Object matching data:

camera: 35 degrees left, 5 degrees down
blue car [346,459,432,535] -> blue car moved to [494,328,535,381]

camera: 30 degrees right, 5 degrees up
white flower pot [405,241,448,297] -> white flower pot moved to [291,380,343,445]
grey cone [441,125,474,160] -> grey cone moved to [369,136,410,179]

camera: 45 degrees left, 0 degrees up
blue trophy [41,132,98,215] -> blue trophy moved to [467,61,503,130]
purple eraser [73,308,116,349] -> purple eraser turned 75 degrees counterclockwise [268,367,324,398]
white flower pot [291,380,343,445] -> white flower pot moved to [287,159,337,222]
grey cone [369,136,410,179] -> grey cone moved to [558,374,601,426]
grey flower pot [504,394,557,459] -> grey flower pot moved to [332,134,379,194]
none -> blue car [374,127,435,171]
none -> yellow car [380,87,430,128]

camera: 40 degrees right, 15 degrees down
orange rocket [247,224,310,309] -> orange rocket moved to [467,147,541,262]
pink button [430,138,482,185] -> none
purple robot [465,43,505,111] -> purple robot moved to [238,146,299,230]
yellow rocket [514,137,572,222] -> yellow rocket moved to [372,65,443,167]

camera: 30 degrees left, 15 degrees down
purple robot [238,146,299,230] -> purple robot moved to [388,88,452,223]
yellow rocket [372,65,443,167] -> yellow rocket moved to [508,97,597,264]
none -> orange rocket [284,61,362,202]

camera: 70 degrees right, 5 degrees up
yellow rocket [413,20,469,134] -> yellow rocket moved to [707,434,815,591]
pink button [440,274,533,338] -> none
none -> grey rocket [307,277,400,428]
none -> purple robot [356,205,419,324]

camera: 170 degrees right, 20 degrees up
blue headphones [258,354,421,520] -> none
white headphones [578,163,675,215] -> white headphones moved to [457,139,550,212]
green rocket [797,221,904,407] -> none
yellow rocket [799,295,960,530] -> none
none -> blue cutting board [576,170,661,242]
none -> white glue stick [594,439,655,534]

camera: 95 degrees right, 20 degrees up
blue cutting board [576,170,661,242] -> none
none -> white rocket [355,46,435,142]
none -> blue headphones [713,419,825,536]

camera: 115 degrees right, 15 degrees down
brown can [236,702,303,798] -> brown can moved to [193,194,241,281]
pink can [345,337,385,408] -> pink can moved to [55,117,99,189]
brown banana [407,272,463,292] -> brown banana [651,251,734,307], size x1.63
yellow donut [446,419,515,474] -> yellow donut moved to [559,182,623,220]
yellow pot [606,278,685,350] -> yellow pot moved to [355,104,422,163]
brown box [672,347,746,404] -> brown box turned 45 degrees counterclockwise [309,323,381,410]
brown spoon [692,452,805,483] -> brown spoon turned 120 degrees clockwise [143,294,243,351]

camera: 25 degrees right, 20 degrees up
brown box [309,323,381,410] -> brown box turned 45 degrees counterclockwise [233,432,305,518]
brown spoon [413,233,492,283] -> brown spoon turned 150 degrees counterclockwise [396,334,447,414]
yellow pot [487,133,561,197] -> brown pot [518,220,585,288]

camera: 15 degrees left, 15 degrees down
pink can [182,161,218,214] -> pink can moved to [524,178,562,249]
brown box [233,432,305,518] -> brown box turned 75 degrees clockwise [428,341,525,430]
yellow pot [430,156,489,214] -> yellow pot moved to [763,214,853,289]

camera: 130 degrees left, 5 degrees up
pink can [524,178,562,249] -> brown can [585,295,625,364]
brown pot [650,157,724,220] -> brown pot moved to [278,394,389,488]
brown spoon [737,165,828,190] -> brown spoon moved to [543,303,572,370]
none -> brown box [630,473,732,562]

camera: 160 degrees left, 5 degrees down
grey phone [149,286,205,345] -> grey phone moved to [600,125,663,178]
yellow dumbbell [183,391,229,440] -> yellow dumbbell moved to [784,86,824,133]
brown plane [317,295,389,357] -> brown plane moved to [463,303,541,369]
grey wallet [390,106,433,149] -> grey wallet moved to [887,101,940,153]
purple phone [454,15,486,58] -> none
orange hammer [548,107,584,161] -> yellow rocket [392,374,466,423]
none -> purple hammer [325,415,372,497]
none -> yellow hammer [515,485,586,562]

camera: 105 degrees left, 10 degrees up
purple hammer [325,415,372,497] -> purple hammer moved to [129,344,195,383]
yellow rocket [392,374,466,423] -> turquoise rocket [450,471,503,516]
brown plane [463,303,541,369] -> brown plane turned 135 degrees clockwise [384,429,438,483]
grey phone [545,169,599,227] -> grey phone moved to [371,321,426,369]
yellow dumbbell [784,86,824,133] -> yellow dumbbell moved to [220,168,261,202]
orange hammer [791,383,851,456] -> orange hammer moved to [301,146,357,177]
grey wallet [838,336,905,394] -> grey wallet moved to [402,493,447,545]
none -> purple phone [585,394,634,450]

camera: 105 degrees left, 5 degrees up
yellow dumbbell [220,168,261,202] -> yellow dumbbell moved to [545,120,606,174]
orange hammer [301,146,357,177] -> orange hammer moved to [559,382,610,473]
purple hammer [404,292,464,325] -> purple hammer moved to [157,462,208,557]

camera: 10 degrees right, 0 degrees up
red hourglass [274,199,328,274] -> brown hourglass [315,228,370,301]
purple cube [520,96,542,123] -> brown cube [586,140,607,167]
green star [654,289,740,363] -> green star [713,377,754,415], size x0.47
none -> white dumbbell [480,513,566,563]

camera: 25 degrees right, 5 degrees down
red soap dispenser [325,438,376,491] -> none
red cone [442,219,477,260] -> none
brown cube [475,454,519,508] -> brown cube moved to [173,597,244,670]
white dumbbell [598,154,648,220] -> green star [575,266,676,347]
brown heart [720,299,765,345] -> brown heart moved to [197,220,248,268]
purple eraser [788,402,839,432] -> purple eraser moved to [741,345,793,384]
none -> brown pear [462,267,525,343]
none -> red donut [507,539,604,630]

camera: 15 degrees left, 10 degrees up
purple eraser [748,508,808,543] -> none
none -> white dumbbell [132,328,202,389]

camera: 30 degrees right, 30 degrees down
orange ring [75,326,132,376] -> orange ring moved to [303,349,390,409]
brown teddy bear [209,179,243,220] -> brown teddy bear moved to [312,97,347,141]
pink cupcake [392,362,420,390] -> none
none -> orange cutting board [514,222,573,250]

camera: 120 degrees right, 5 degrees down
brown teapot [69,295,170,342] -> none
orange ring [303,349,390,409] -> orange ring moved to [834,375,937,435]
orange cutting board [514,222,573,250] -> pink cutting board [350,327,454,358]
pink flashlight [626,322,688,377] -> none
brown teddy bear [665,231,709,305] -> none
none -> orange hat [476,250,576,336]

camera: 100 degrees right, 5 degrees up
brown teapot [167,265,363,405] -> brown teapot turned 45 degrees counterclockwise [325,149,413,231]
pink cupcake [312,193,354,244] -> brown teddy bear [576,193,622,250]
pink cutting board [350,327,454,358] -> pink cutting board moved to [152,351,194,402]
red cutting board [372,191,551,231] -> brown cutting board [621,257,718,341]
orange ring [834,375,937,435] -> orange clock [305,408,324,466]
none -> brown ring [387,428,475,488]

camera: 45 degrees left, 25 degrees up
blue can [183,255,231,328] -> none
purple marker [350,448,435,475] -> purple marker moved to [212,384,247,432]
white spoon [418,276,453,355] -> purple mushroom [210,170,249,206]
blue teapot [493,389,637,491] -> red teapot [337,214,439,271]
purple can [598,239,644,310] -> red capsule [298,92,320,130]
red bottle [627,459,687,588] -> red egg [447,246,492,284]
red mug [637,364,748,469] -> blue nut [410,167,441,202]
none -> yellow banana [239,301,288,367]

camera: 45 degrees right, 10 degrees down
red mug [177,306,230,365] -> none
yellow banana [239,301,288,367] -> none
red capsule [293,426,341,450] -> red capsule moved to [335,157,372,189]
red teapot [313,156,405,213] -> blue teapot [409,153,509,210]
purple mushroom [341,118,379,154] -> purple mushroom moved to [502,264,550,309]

Task to complete = Go through the data, and copy each line in which the word "dumbbell" appears.

Result of the exercise =
yellow dumbbell [183,391,229,440] -> yellow dumbbell moved to [784,86,824,133]
yellow dumbbell [784,86,824,133] -> yellow dumbbell moved to [220,168,261,202]
yellow dumbbell [220,168,261,202] -> yellow dumbbell moved to [545,120,606,174]
none -> white dumbbell [480,513,566,563]
white dumbbell [598,154,648,220] -> green star [575,266,676,347]
none -> white dumbbell [132,328,202,389]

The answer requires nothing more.